--- START ---
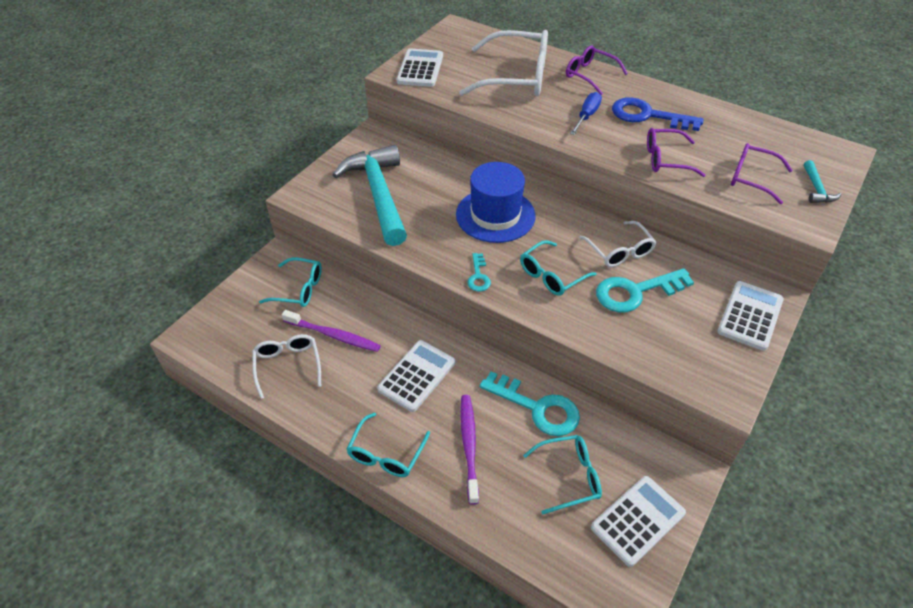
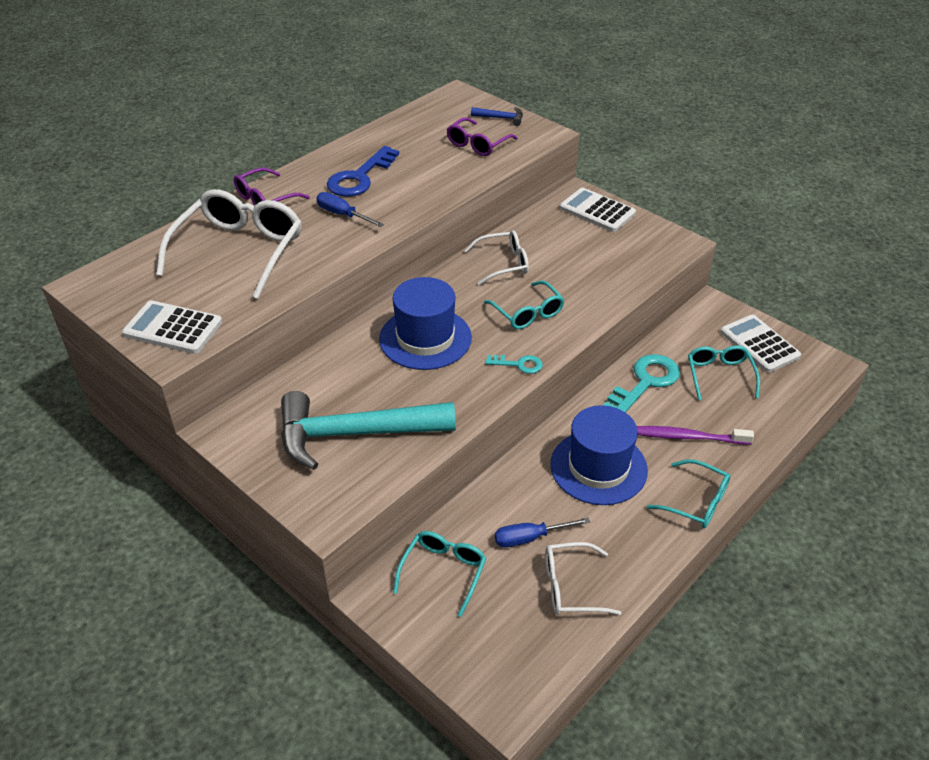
camera: 80 degrees left, 5 degrees down
purple toothbrush [282,310,381,352] -> blue screwdriver [495,518,590,547]
white calculator [377,340,455,412] -> blue hat [550,405,648,505]
turquoise key [596,268,694,313] -> none
purple glasses [647,128,705,177] -> none
turquoise hammer [804,160,842,203] -> blue hammer [471,107,523,126]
--- END ---
### Work to complete
Using the records above, find and show each line with the string "turquoise".

### Output of the exercise
turquoise key [596,268,694,313] -> none
turquoise hammer [804,160,842,203] -> blue hammer [471,107,523,126]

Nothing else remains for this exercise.